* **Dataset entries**
────

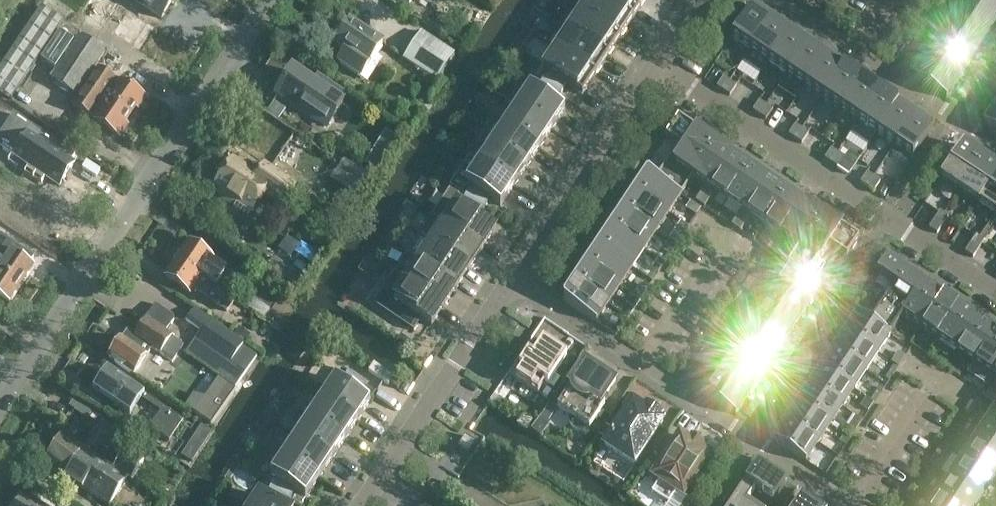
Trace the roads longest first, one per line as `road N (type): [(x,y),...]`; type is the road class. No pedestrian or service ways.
road 1 (residential): [(0,415),(274,0)]
road 2 (residential): [(995,290),(656,67)]
road 3 (residential): [(516,282),(850,505)]
road 4 (residential): [(516,282),(368,505)]
road 5 (residential): [(782,0),(995,145)]
road 6 (residential): [(656,67),(516,282)]

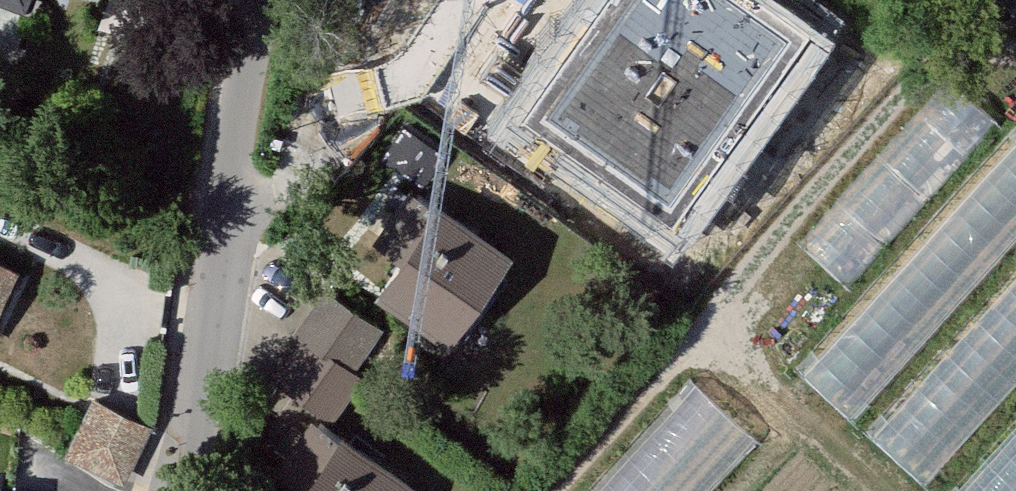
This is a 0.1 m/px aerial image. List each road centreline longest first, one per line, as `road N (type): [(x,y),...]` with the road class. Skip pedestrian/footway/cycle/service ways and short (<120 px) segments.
road 1 (track): [(552,490),(907,87),(959,54),(1015,58)]
road 2 (tertiary): [(173,490),(254,0)]

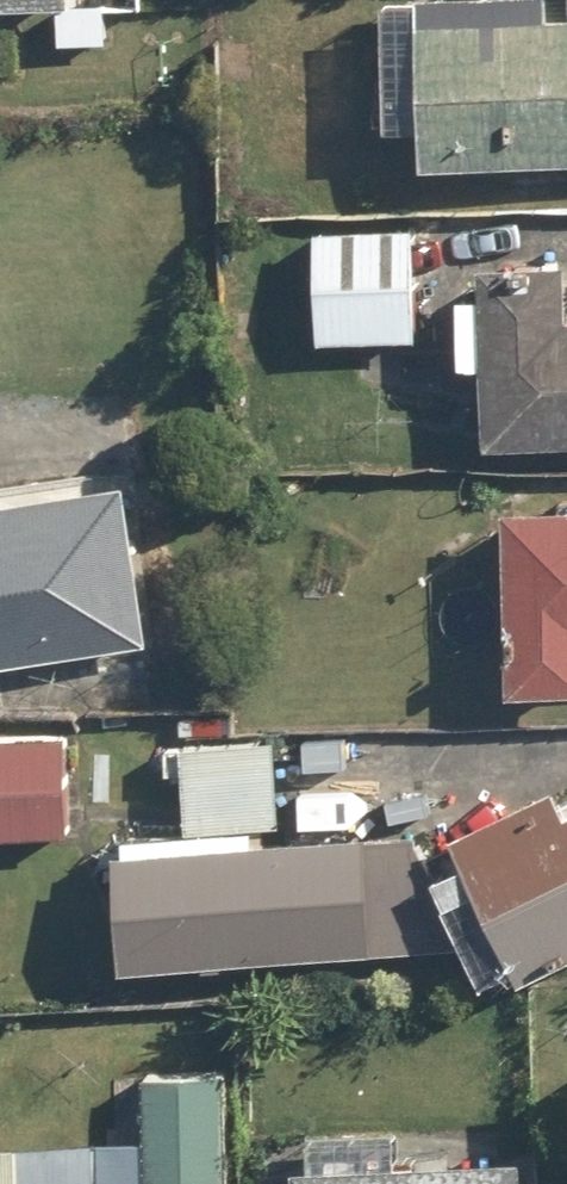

────

* **WHAT THE TASK ASKS**
Exclude the images and output the lines above exactly.

* **ANSWER TO THIS EXERCISE**
Trace the roads longest first, one per line as `road N (type): [(x,y),...]`; type is the road class. No pedestrian or service ways.
road 1 (residential): [(0,415),(274,0)]
road 2 (residential): [(995,290),(656,67)]
road 3 (residential): [(516,282),(850,505)]
road 4 (residential): [(516,282),(368,505)]
road 5 (residential): [(782,0),(995,145)]
road 6 (residential): [(656,67),(516,282)]

This is a 0.1 m/px aerial image. List each road centreline longest first, one per line, as `road N (type): [(x,y),...]` with the road class. Skip pedestrian/footway/cycle/service ways and short (<120 px) segments.
road 1 (track): [(552,490),(907,87),(959,54),(1015,58)]
road 2 (tertiary): [(173,490),(254,0)]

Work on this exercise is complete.